### Dataset excerpts
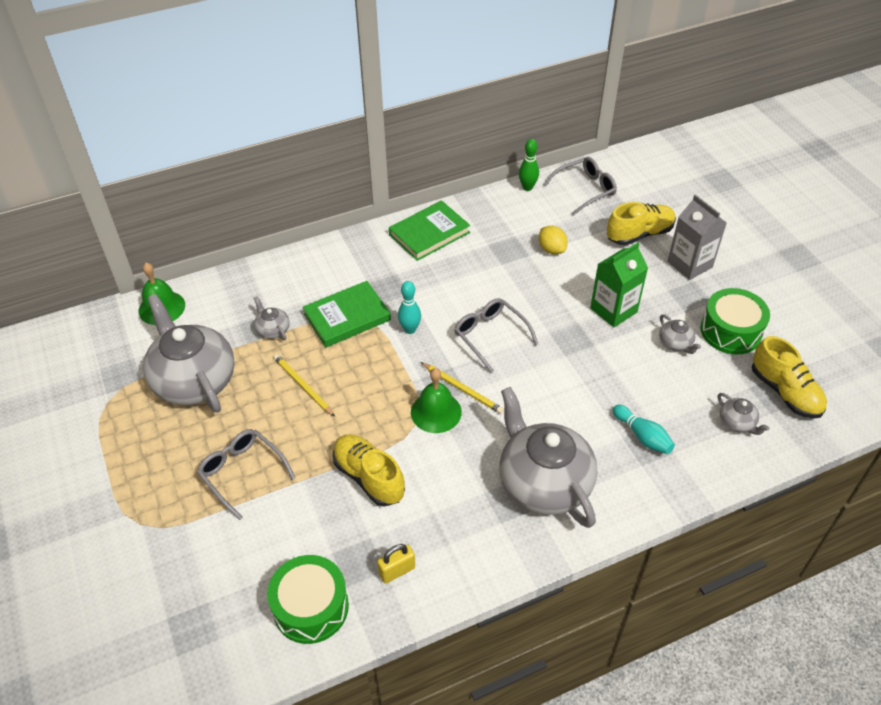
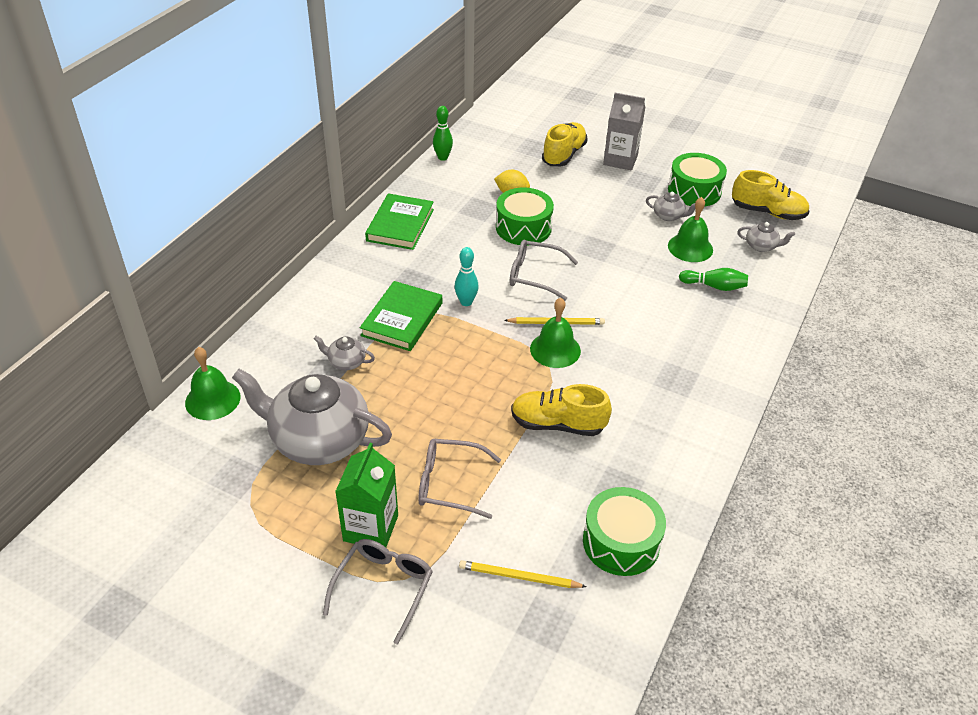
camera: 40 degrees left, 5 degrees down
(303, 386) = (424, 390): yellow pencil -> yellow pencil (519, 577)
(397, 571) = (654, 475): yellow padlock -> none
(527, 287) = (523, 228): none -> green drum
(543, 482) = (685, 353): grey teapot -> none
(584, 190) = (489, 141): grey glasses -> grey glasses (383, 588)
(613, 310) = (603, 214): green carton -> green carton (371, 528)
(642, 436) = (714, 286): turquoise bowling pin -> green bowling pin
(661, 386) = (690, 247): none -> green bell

...

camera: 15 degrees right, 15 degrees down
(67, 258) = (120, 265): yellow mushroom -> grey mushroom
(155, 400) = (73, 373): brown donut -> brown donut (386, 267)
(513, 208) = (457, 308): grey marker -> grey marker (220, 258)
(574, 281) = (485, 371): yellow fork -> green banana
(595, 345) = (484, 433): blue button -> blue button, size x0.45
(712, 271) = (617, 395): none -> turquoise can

==

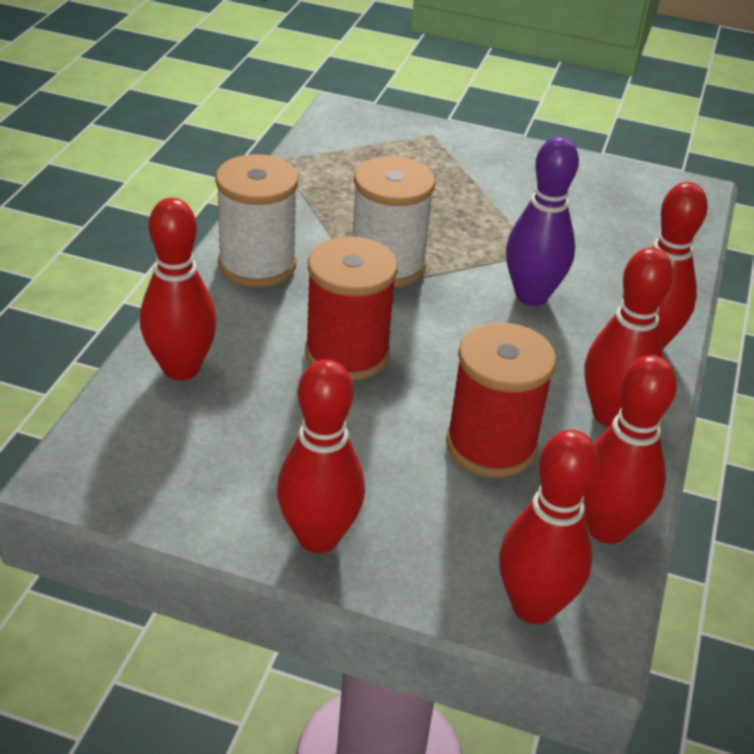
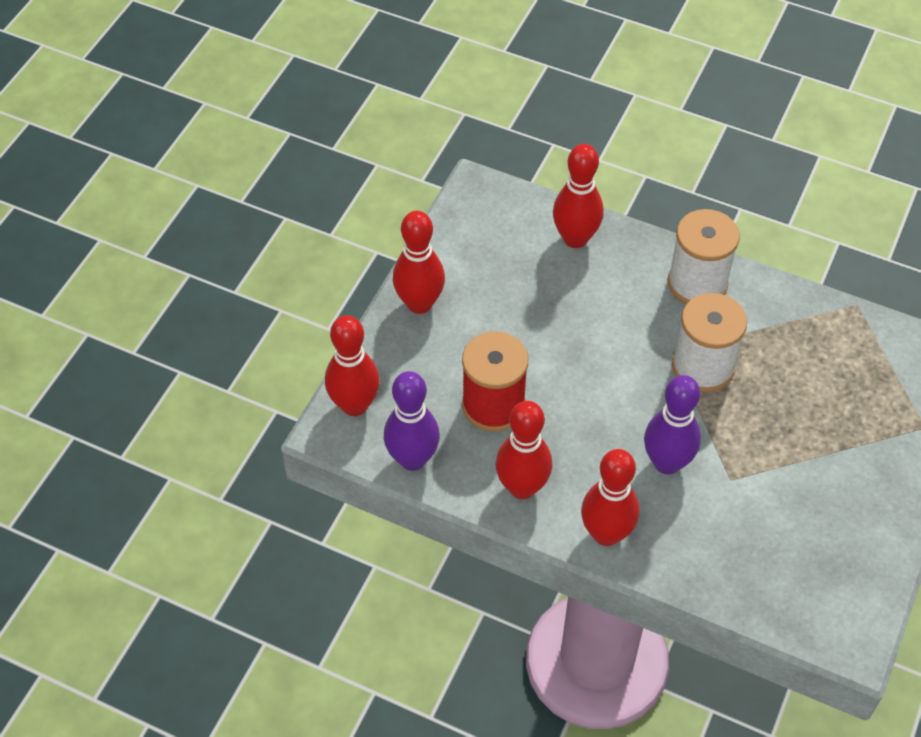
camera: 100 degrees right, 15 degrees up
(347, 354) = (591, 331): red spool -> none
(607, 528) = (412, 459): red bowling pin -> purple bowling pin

### Exercise directions
Keeping every character as it is, restate the lines above that run from the line with "(347, 354) = (591, 331): red spool -> none" through the line with "(607, 528) = (412, 459): red", both included, and nothing else.

### Final answer
(347, 354) = (591, 331): red spool -> none
(607, 528) = (412, 459): red bowling pin -> purple bowling pin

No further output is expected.